(Saved entries)
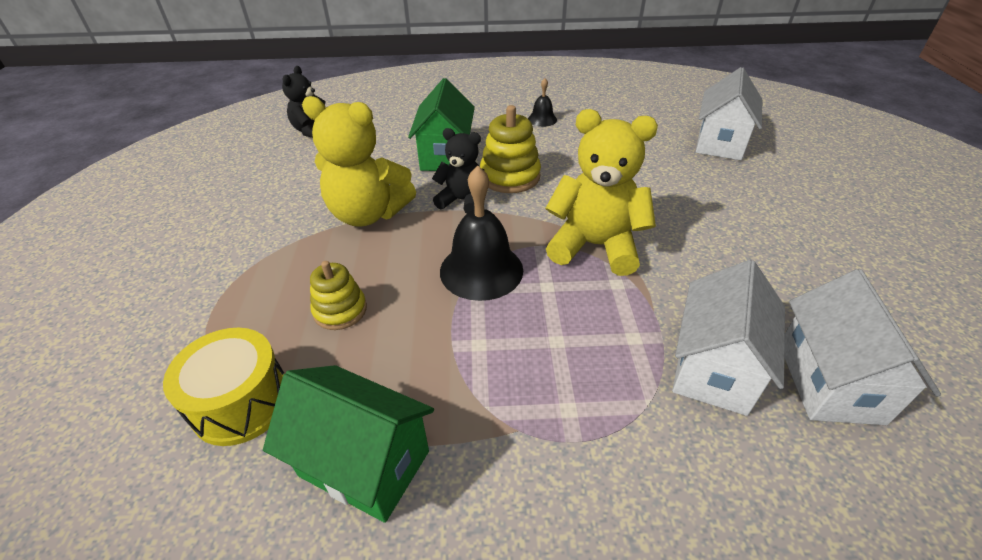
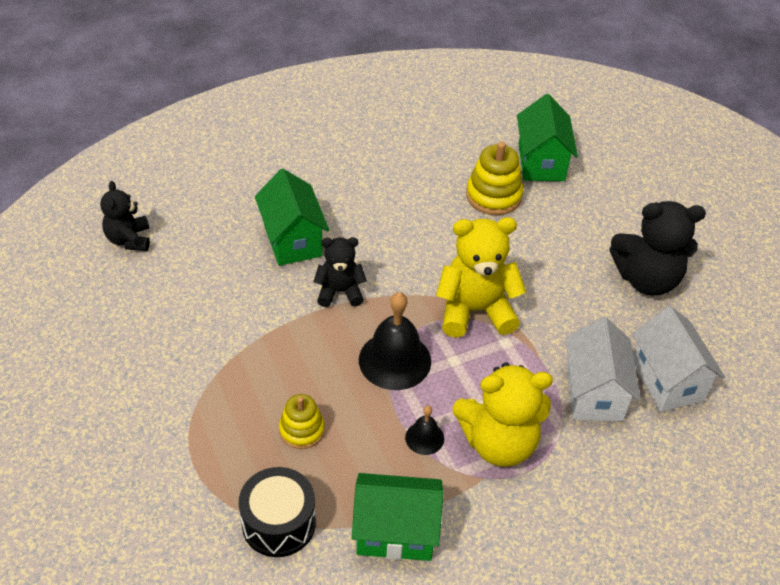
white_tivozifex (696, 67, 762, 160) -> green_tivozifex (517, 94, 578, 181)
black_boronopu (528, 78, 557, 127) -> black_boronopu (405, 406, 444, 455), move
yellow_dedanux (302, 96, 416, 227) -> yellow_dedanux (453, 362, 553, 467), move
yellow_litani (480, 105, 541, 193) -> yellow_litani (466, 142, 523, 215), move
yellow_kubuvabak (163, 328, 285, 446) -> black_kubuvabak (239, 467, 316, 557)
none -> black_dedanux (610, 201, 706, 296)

## DIRECTIONS
The line containing "yellow_dedanux (302, 96, 416, 227)" and every line after it, through the last one above, should be written out word for word.

## EXERCISE SOLUTION
yellow_dedanux (302, 96, 416, 227) -> yellow_dedanux (453, 362, 553, 467), move
yellow_litani (480, 105, 541, 193) -> yellow_litani (466, 142, 523, 215), move
yellow_kubuvabak (163, 328, 285, 446) -> black_kubuvabak (239, 467, 316, 557)
none -> black_dedanux (610, 201, 706, 296)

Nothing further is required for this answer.